→ Materials provided
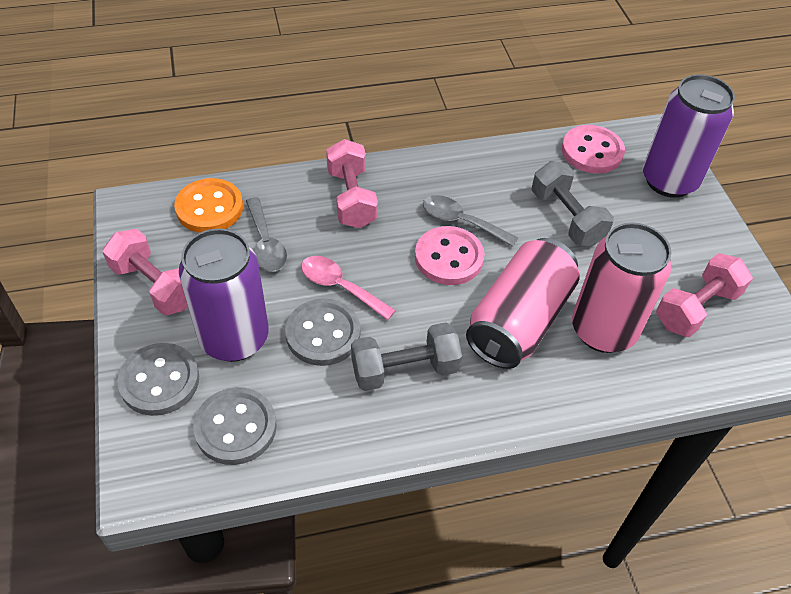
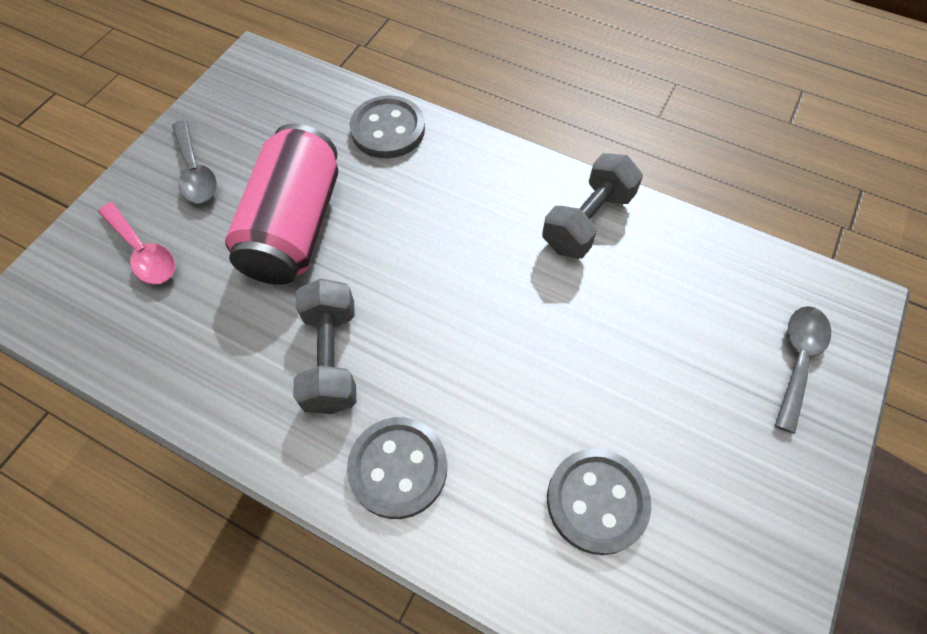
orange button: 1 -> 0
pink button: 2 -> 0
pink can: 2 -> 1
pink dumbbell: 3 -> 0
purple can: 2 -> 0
---
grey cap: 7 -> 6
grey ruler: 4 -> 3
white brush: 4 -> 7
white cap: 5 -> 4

→ Problem description
Once you reach the line with "grey cap: 7 -> 6" in the data above, copy it and every line after it exactly, up to and including the line with "white cap: 5 -> 4".

→ Result of the task
grey cap: 7 -> 6
grey ruler: 4 -> 3
white brush: 4 -> 7
white cap: 5 -> 4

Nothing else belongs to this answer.